** LISTED RECORDS **
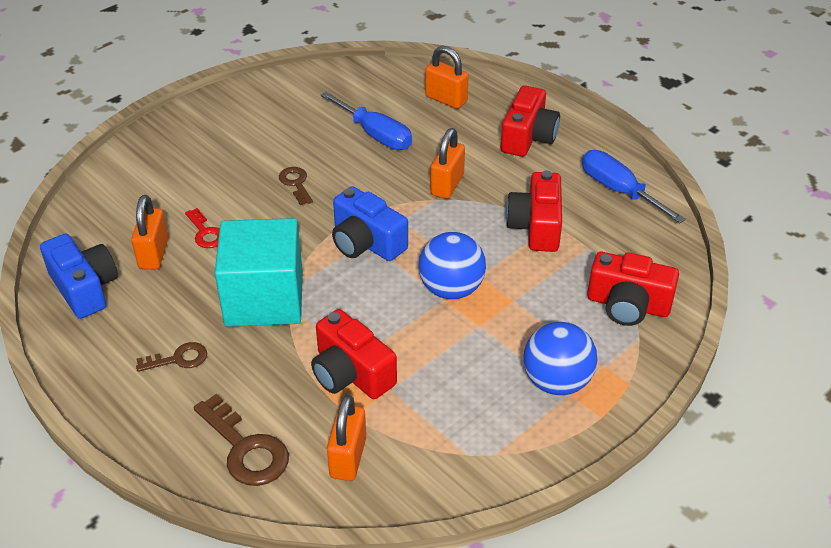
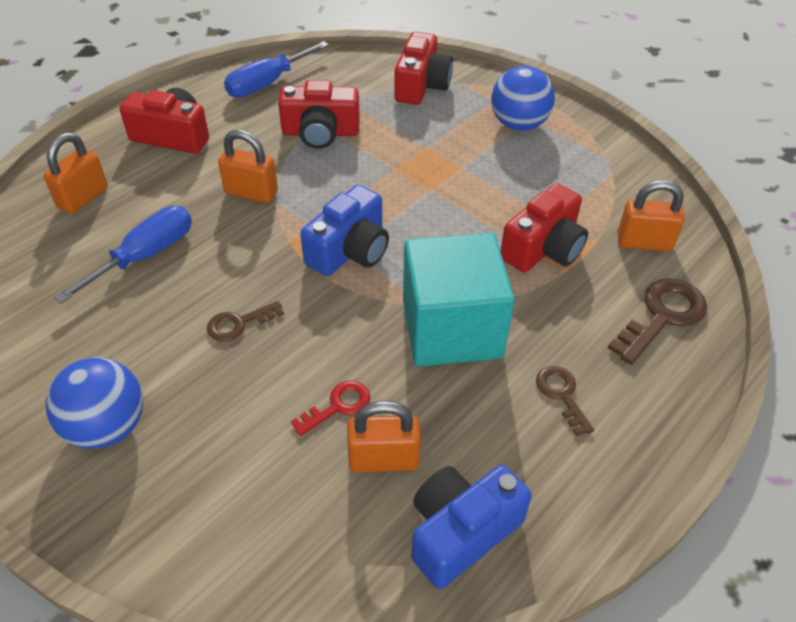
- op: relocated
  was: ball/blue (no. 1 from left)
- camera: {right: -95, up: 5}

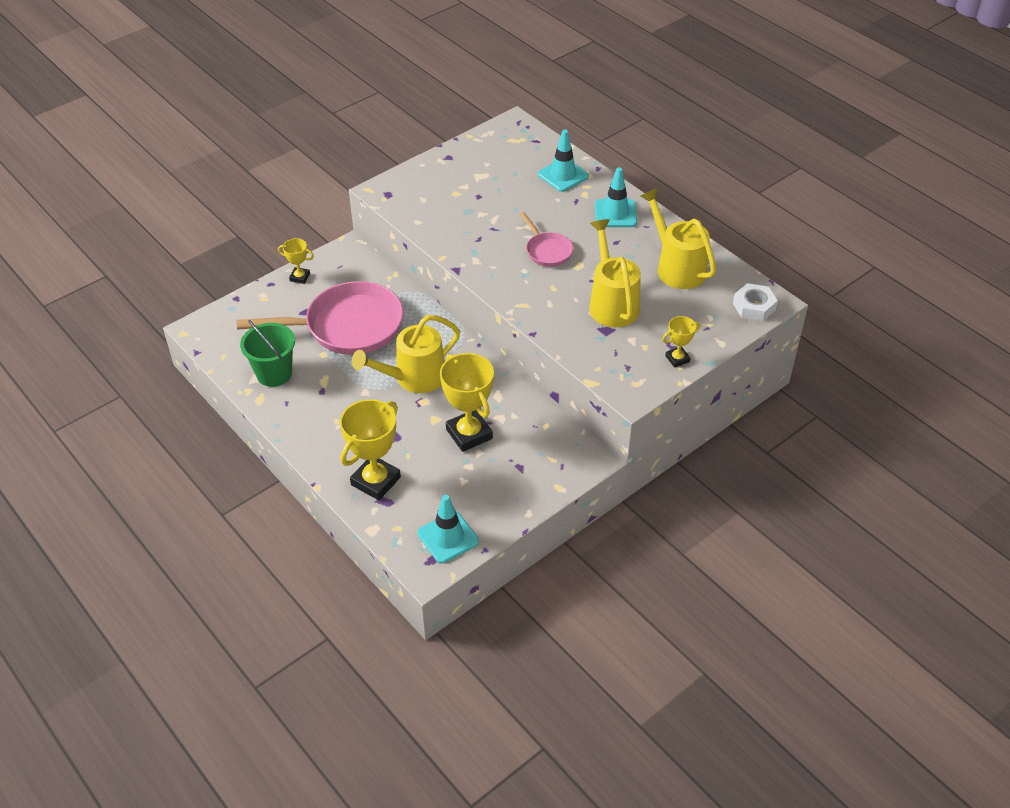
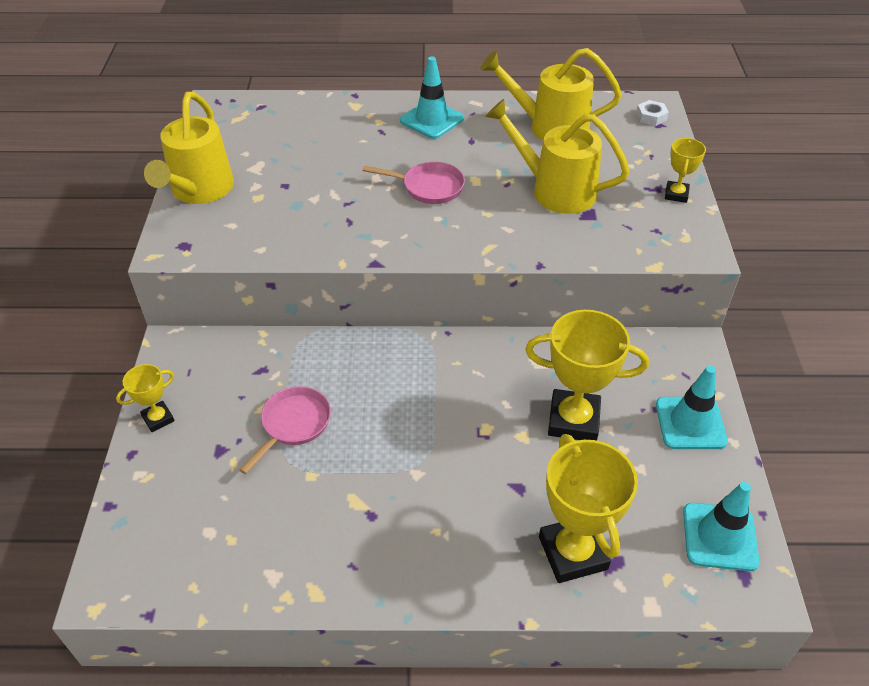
- op: relocated
  was: watering can/yellow (no. 1 from left)
- op: size
  was: pan/pink (no. 1 from left)
  ratio: 0.48
- op: size
  was: nut/white
  ratio: 0.65
- op: relocated
  was: traffic cone/turquoise (no. 2 from left)
- op: missing
  was: bucket/green
- camera: {right: -50, up: 0}

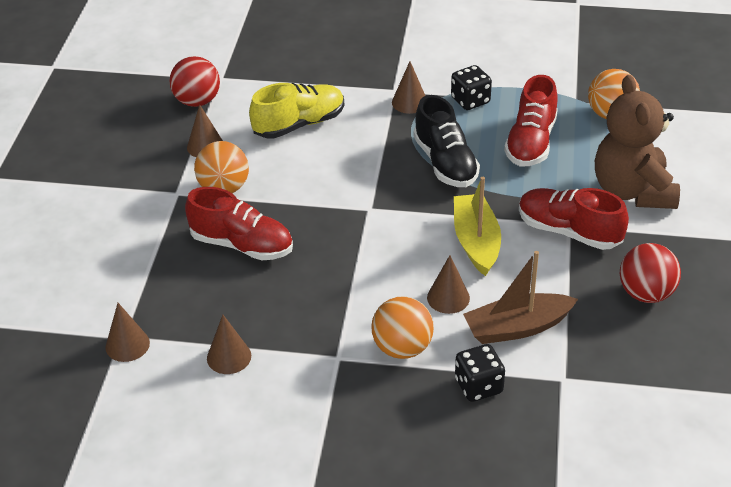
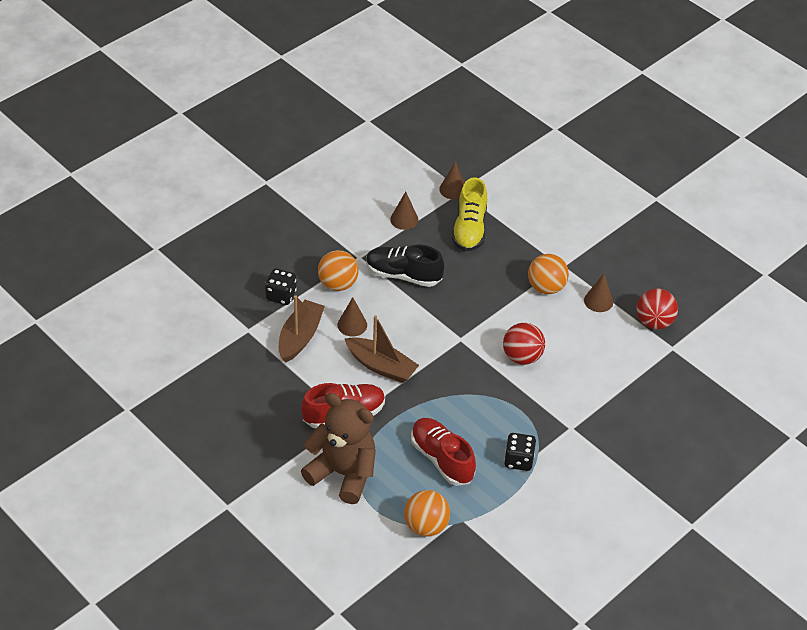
- op: colour
  was: boat/yellow
  now: boat/brown (no. 2 from left)
- op: relocated
  was: shoe/black
- op: relocated
  was: shoe/yellow
- op: relocated
  was: ball/red (no. 2 from left in the first image)
  now: ball/red (no. 1 from left)
- op: missing
  was: shoe/red (no. 1 from left)
- op: missing
  was: cone/brown (no. 4 from left)
- camera: {right: 125, up: 5}

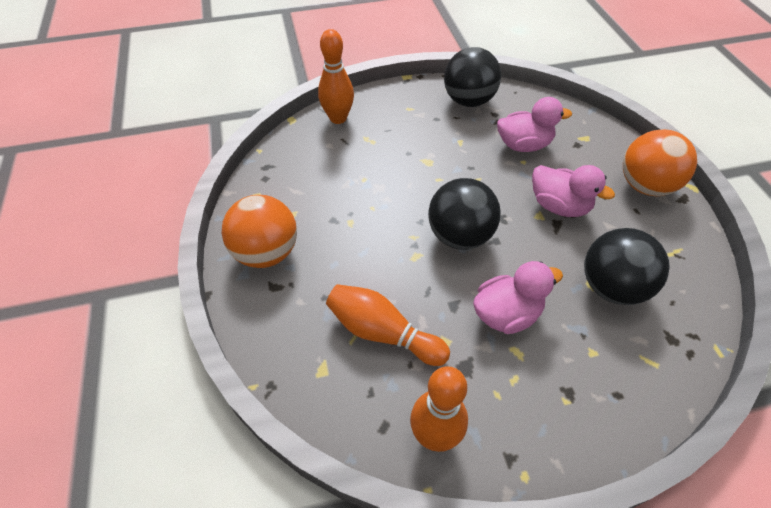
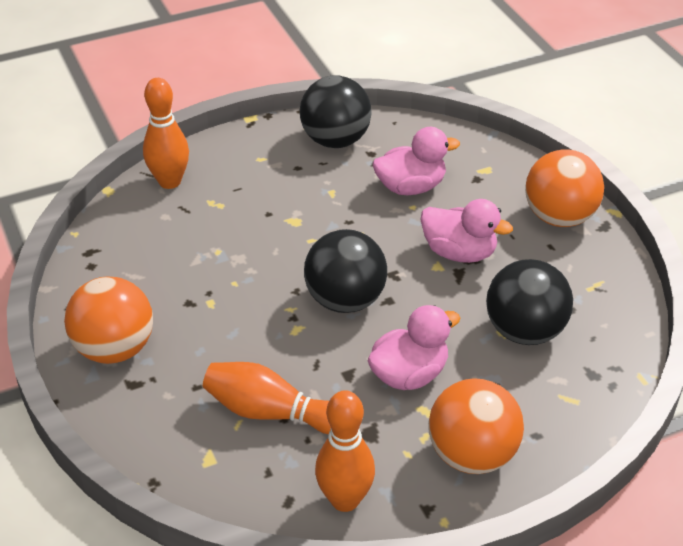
- op: appeared
  now: ball/orange (no. 2 from left)
- camera: {right: -10, up: -10}

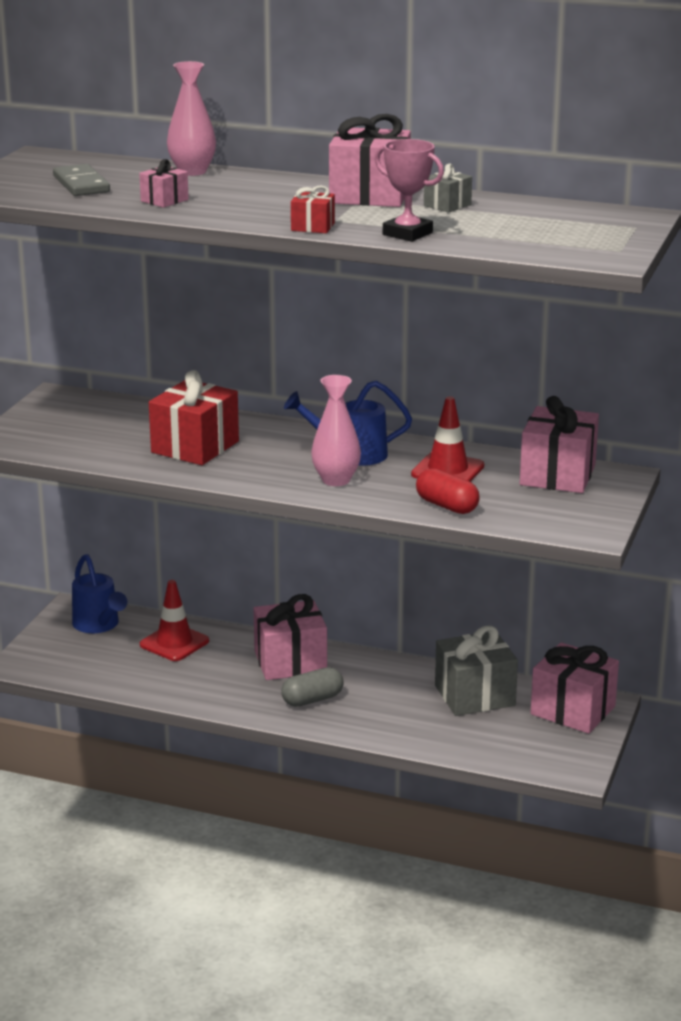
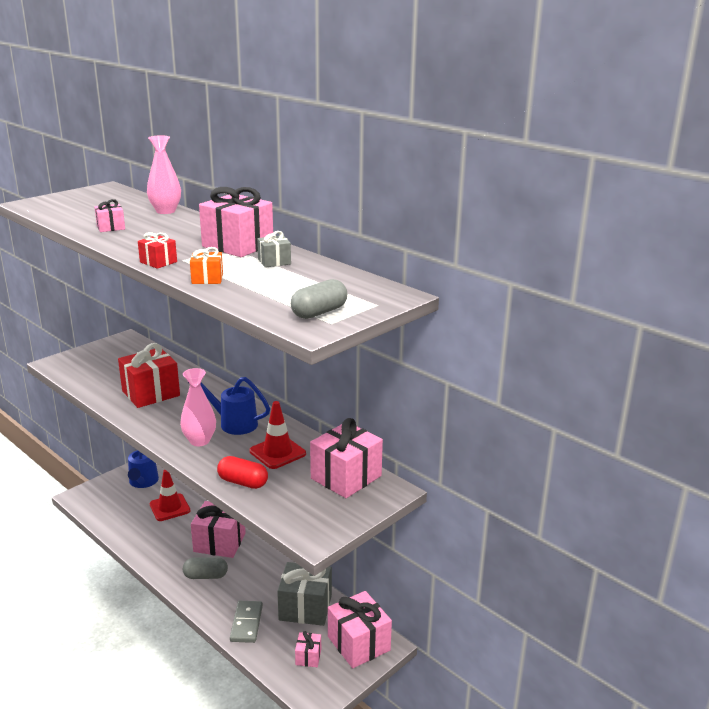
- op: exchanged
  was: trophy/pink
  now: gift/orange
- op: spun
  was: capsule/red
  clockwise: -45
- op: relocated
  was: domino/grey
- op: appeared
  now: capsule/grey (no. 2 from left)
- op: appeared
  now: gift/pink (no. 4 from left)
- camera: {right: 25, up: 0}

** EXERCISE **
Each line of the listing that contains the word "boat" must be copied.

** ANSWER TO THE EXERCISE **
  was: boat/yellow
  now: boat/brown (no. 2 from left)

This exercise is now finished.